* PROBLEM REQUIREMENTS *
Although the data below holds other lines too, output only those from the line with "camera: 90 degrees left, 10 degrees up" up to and including the line with "none -> white can [386,234,423,288]", exactly as they appear.
[EXTRACTED ENTRIES]
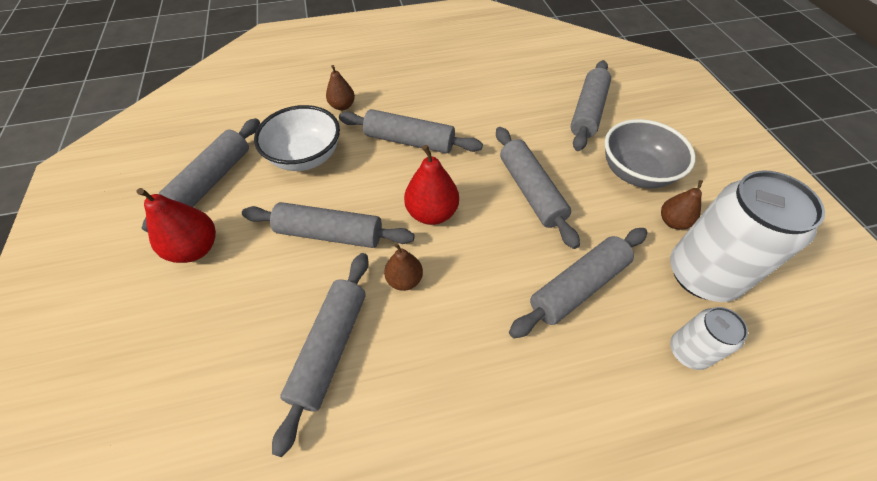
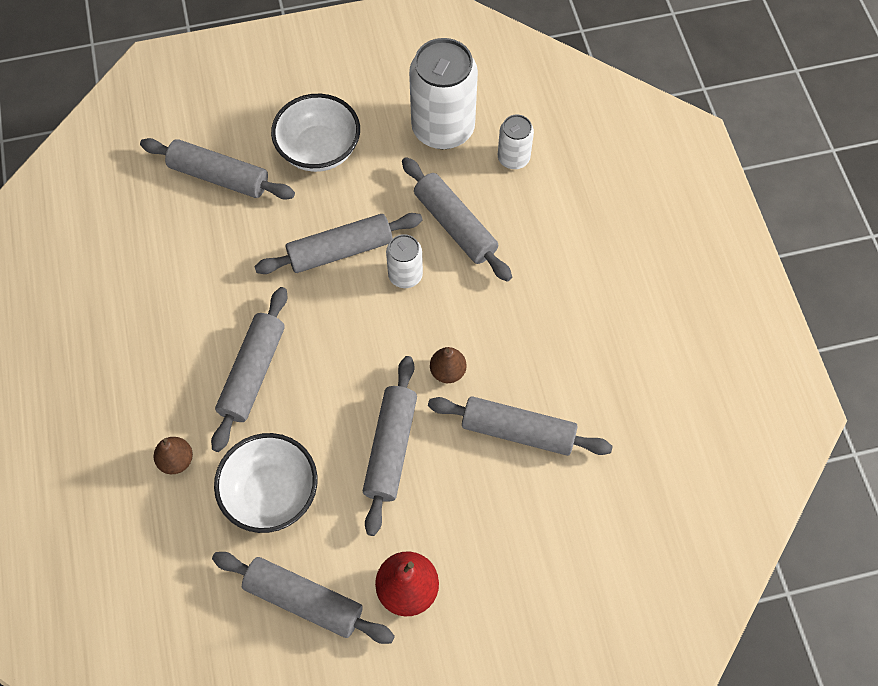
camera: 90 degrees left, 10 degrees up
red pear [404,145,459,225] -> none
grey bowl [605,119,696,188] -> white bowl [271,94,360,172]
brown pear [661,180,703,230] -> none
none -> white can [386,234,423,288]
[/EXTRACTED ENTRIES]
[EXTRACTED ENTRIES]
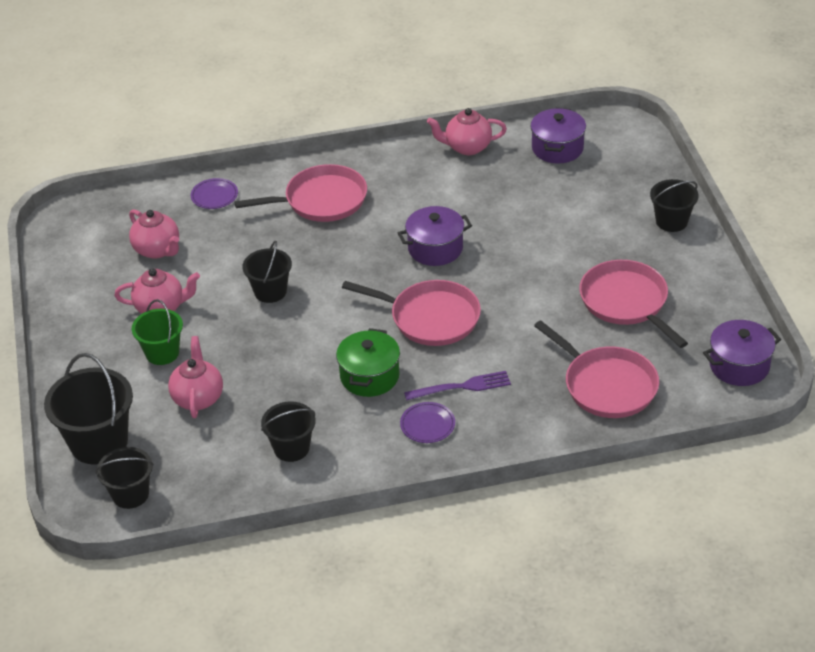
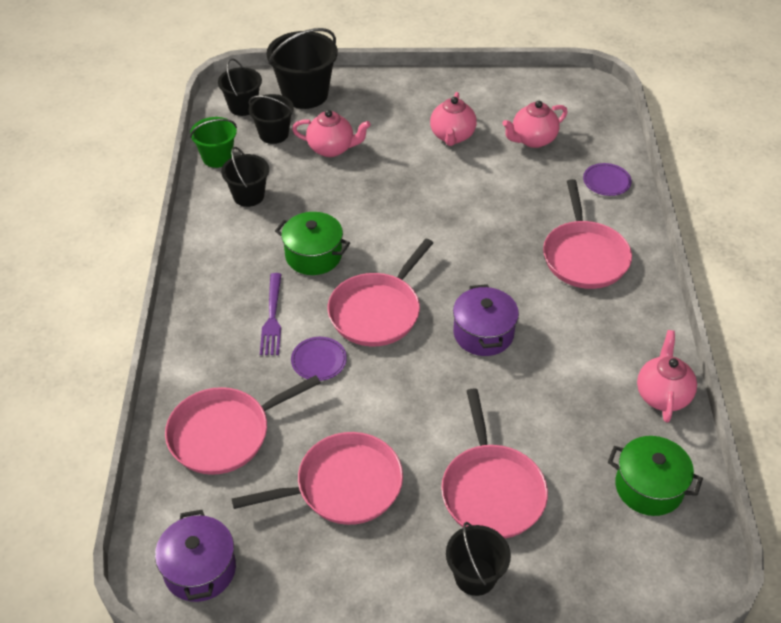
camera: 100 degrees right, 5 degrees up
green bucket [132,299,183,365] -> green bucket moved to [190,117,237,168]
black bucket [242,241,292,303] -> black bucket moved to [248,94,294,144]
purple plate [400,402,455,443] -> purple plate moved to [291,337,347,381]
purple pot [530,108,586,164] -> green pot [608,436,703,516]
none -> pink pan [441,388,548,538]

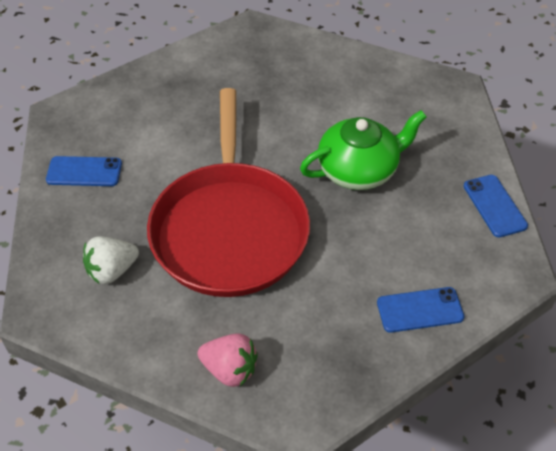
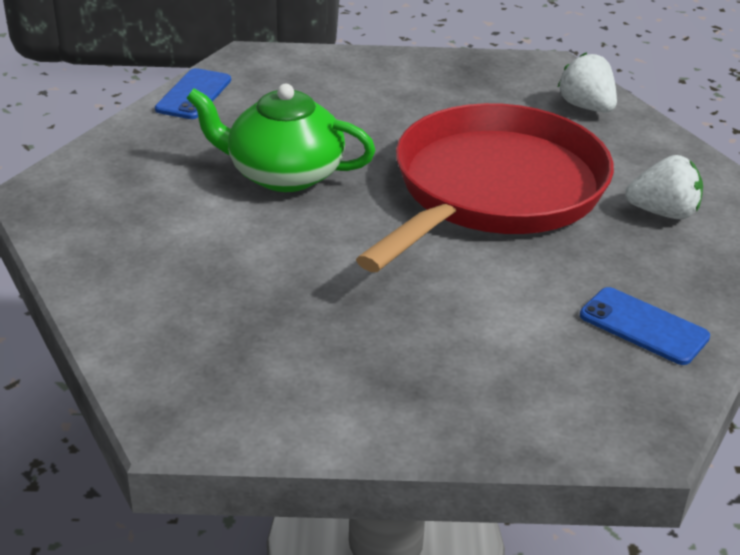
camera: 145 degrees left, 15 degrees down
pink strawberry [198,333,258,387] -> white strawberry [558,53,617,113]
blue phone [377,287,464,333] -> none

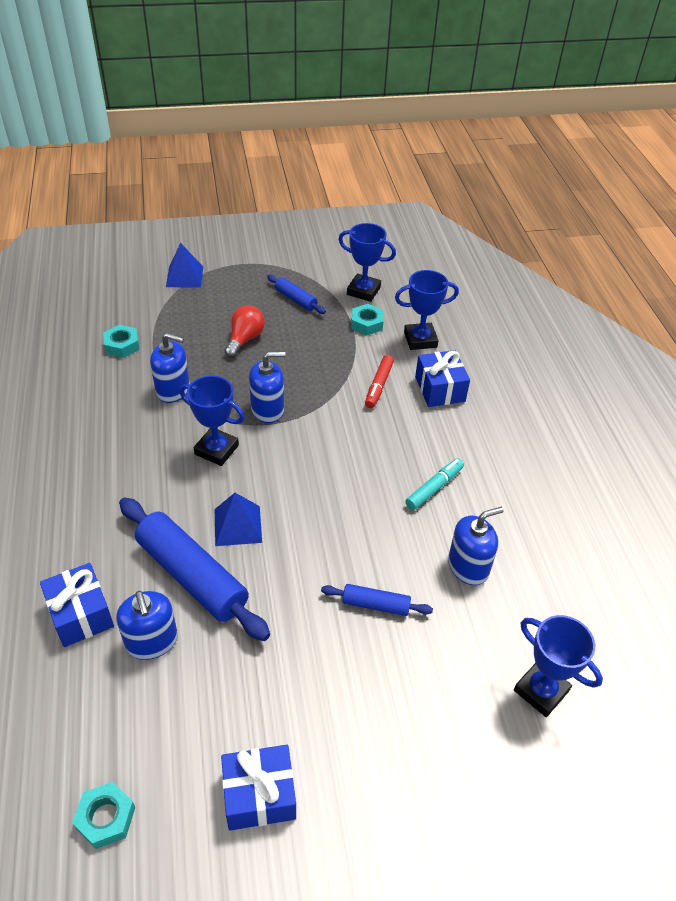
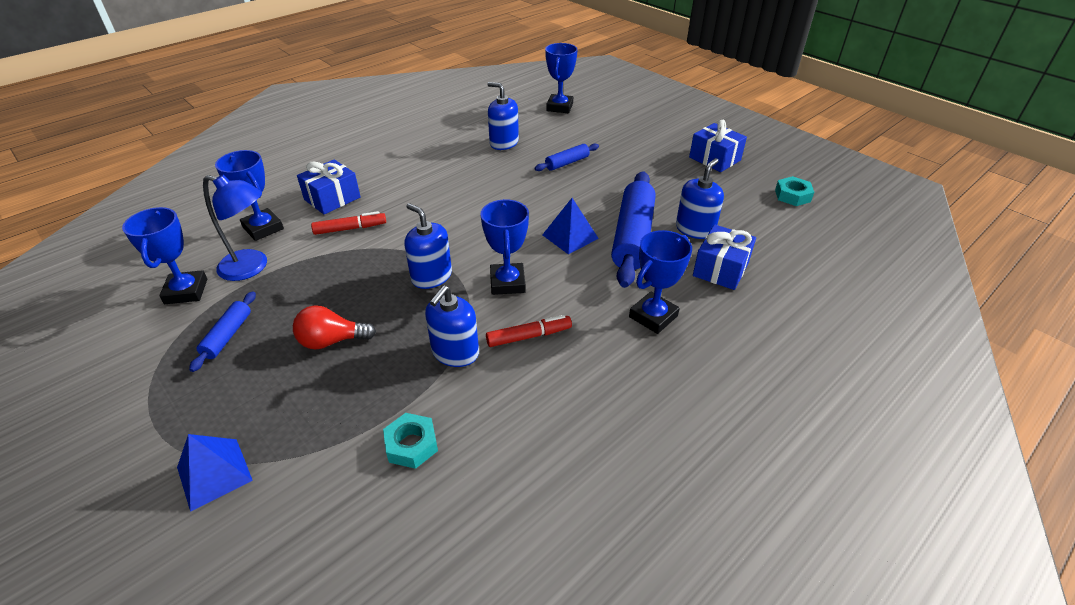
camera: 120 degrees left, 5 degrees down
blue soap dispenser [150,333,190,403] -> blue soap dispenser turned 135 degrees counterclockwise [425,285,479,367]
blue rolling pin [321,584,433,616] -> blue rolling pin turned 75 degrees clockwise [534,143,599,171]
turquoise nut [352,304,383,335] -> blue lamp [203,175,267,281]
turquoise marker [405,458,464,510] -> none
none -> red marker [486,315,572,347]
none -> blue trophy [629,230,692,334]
[/EXTRACTED ENTRIES]
* REPLY *
camera: 90 degrees left, 10 degrees up
red pear [404,145,459,225] -> none
grey bowl [605,119,696,188] -> white bowl [271,94,360,172]
brown pear [661,180,703,230] -> none
none -> white can [386,234,423,288]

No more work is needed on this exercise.